▼

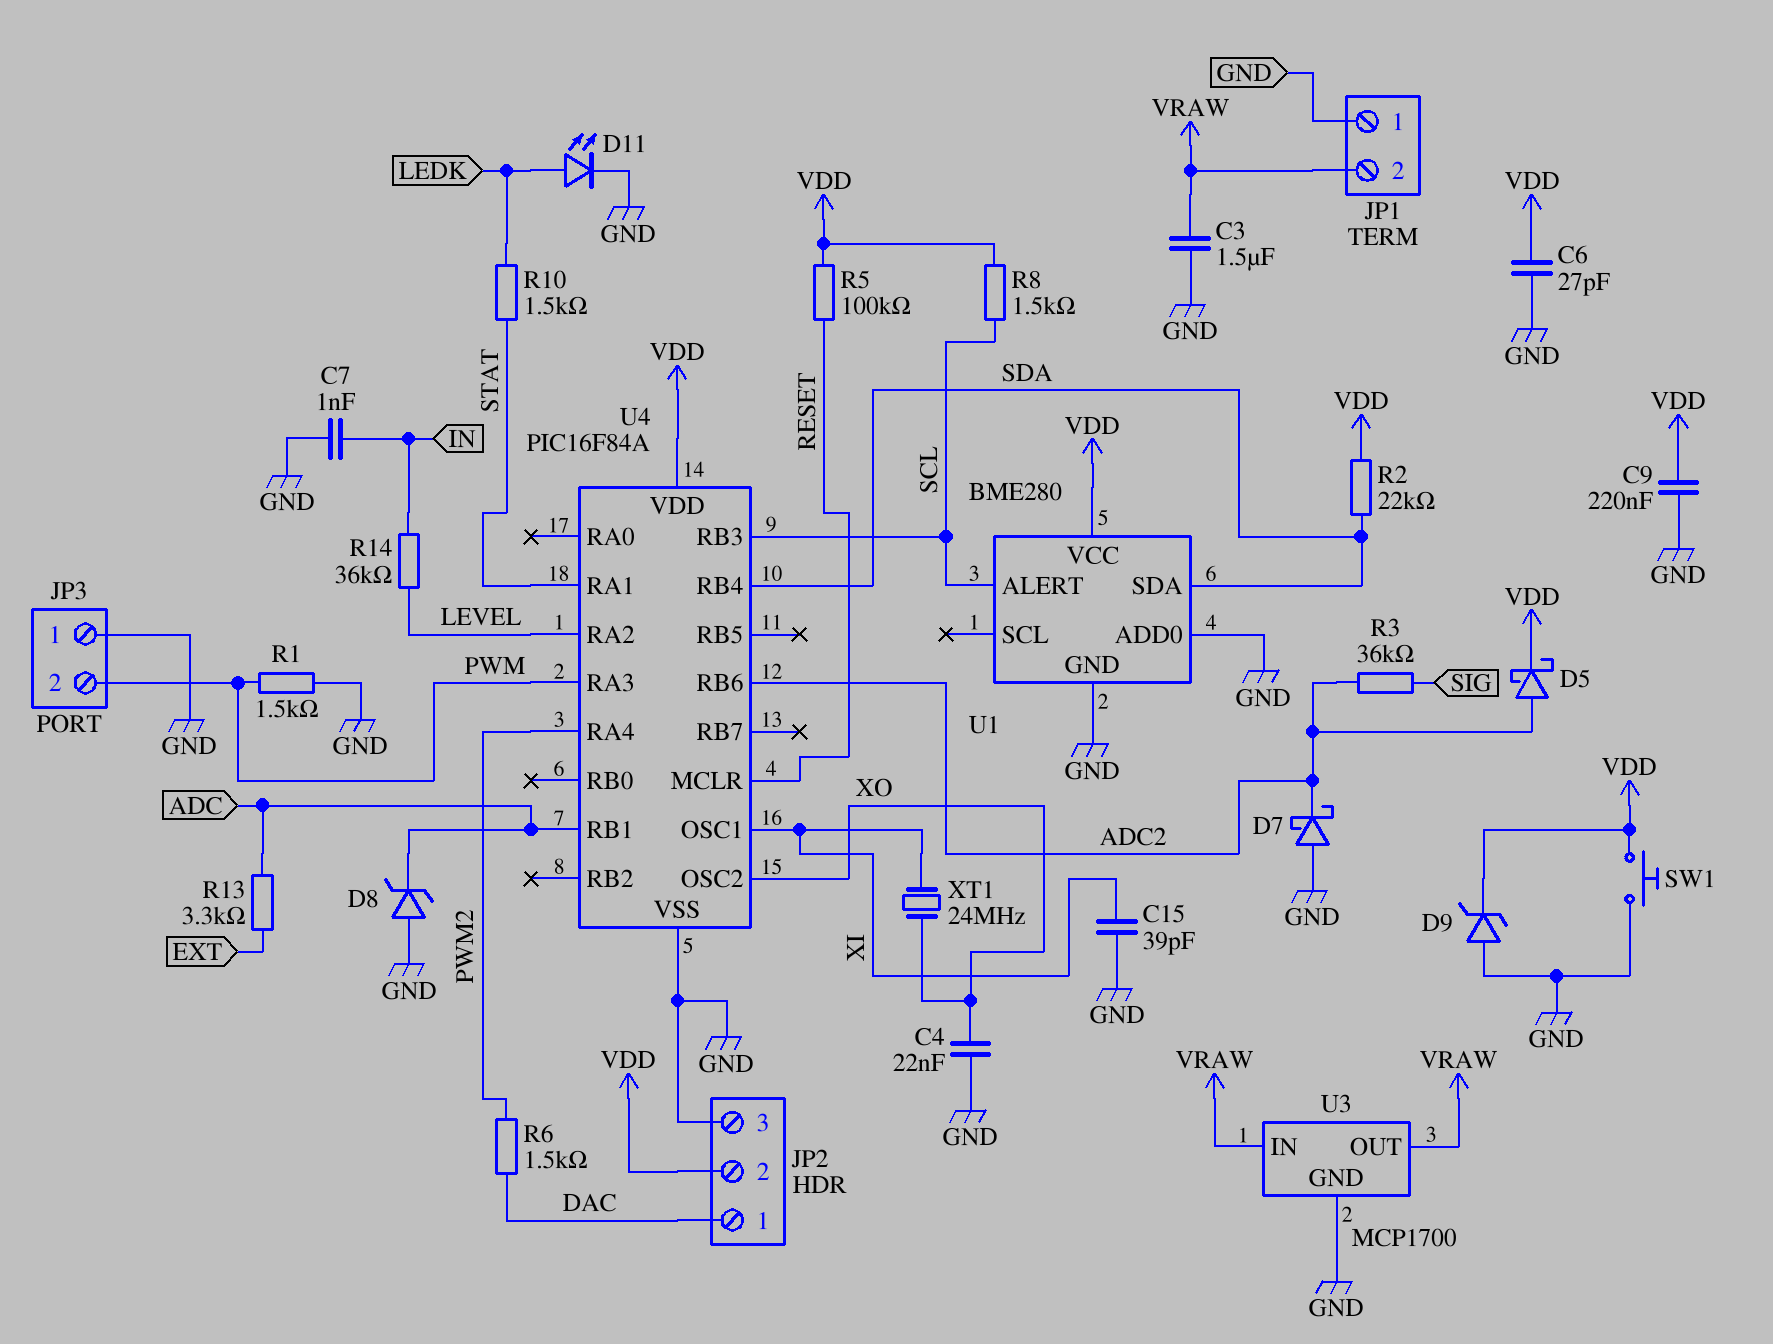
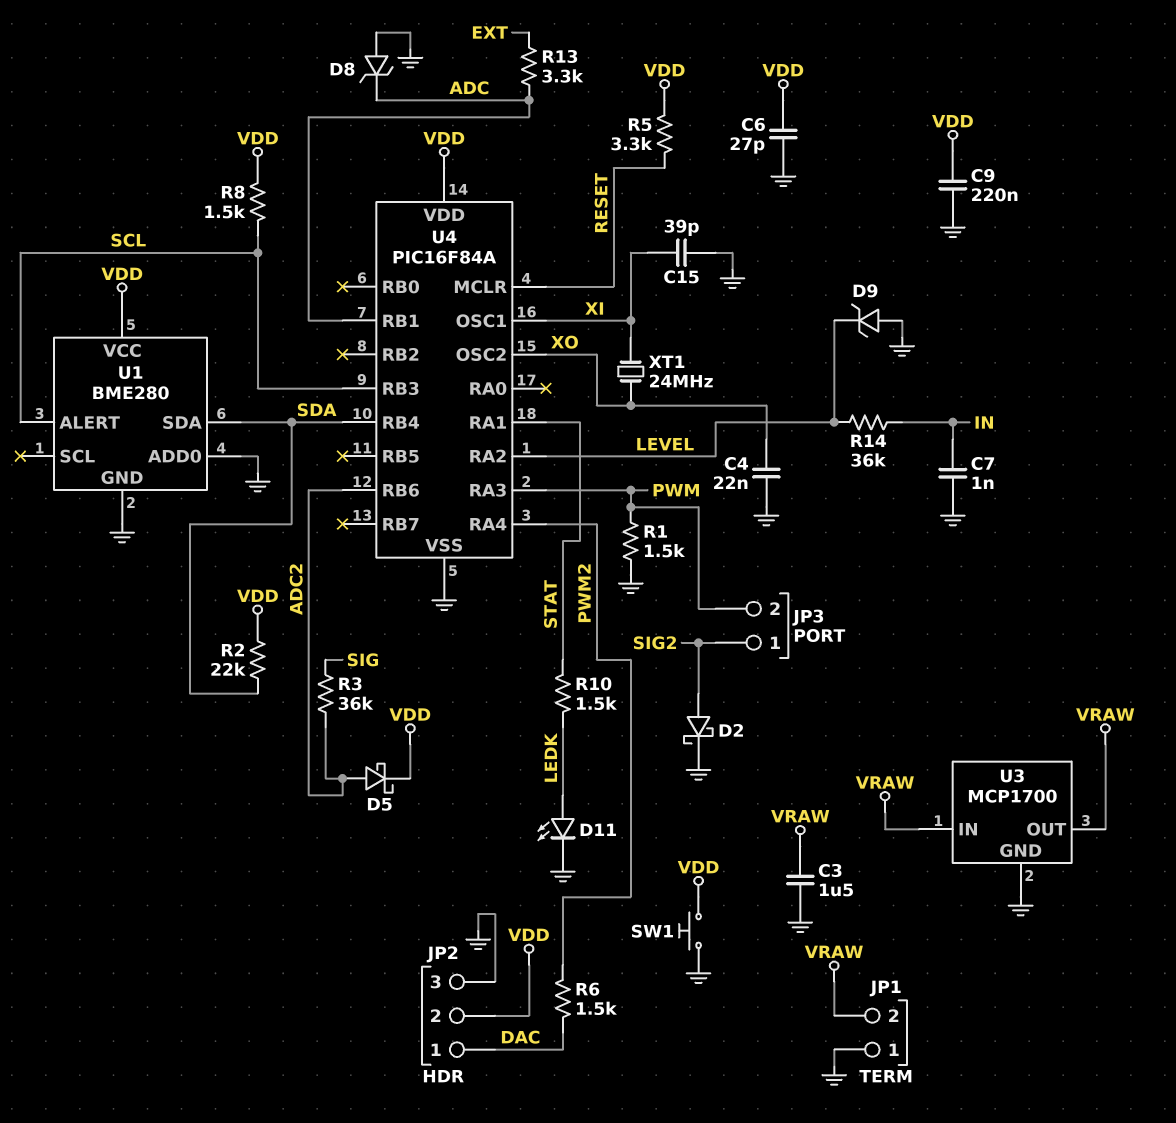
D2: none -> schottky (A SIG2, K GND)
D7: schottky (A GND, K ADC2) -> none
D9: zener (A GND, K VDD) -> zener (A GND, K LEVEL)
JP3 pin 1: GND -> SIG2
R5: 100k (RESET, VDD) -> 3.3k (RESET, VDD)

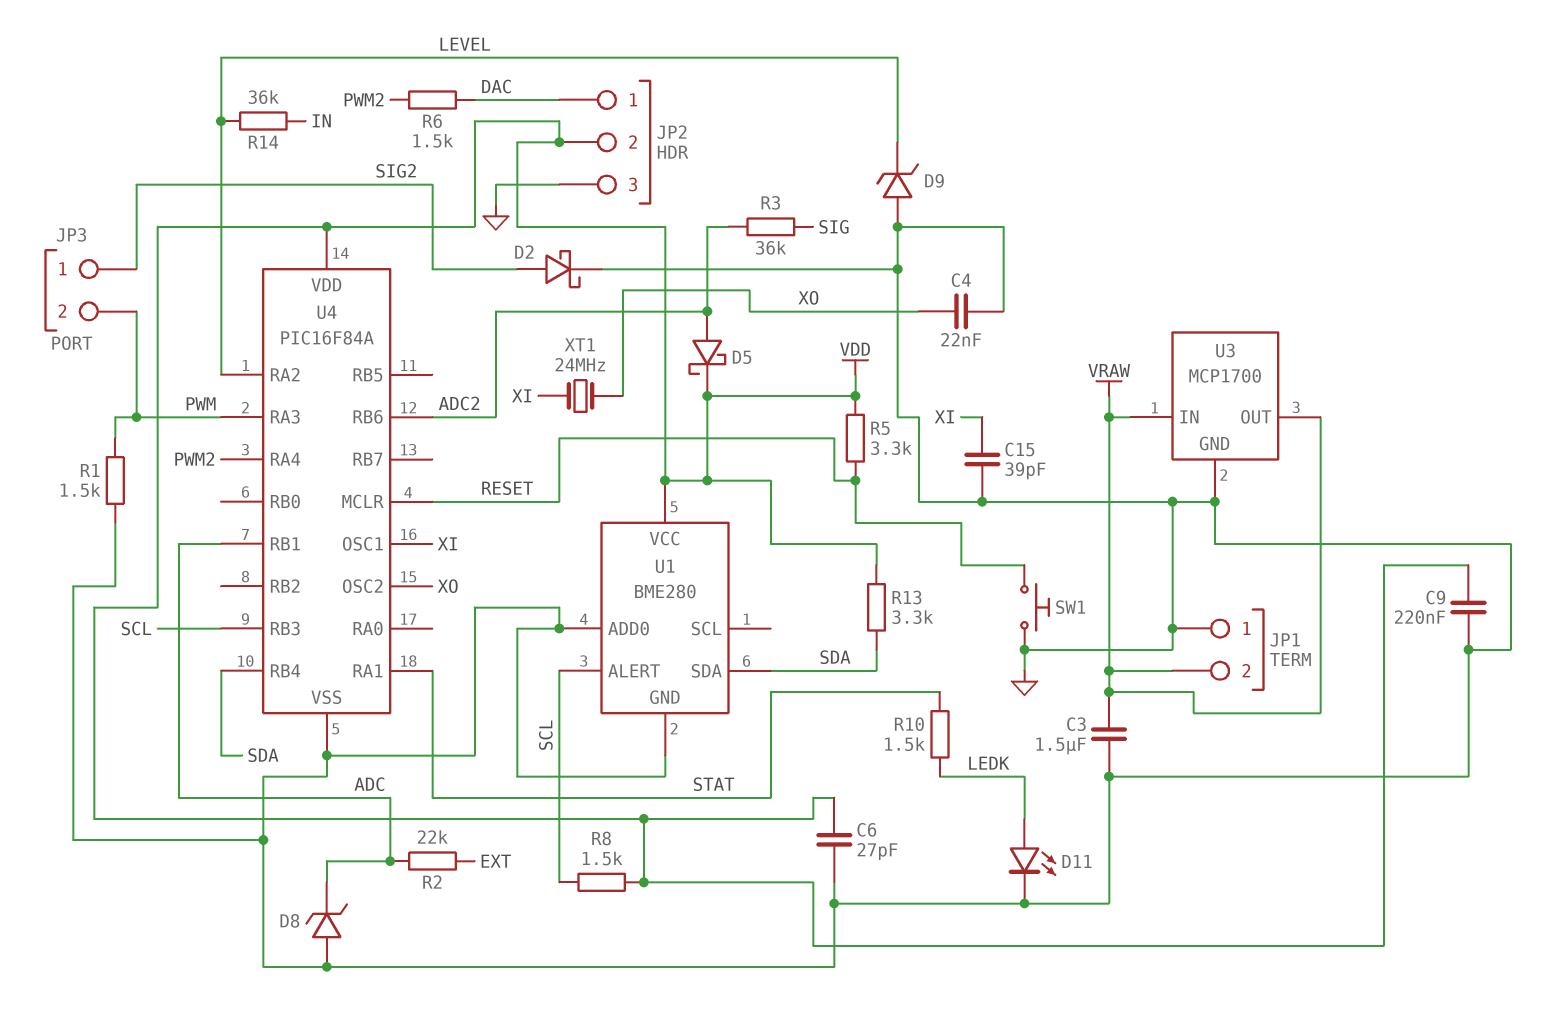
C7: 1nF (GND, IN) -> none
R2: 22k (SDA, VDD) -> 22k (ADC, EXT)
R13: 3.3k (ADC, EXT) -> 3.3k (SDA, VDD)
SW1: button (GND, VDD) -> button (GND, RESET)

▲

EXERCISE DIRECTIONS: Write out each entry exactly; any pictures stay out of the copy.

RESPONSE:
D2: none -> schottky (A SIG2, K GND)
D7: schottky (A GND, K ADC2) -> none
D9: zener (A GND, K VDD) -> zener (A GND, K LEVEL)
JP3 pin 1: GND -> SIG2
R5: 100k (RESET, VDD) -> 3.3k (RESET, VDD)

C7: 1nF (GND, IN) -> none
R2: 22k (SDA, VDD) -> 22k (ADC, EXT)
R13: 3.3k (ADC, EXT) -> 3.3k (SDA, VDD)
SW1: button (GND, VDD) -> button (GND, RESET)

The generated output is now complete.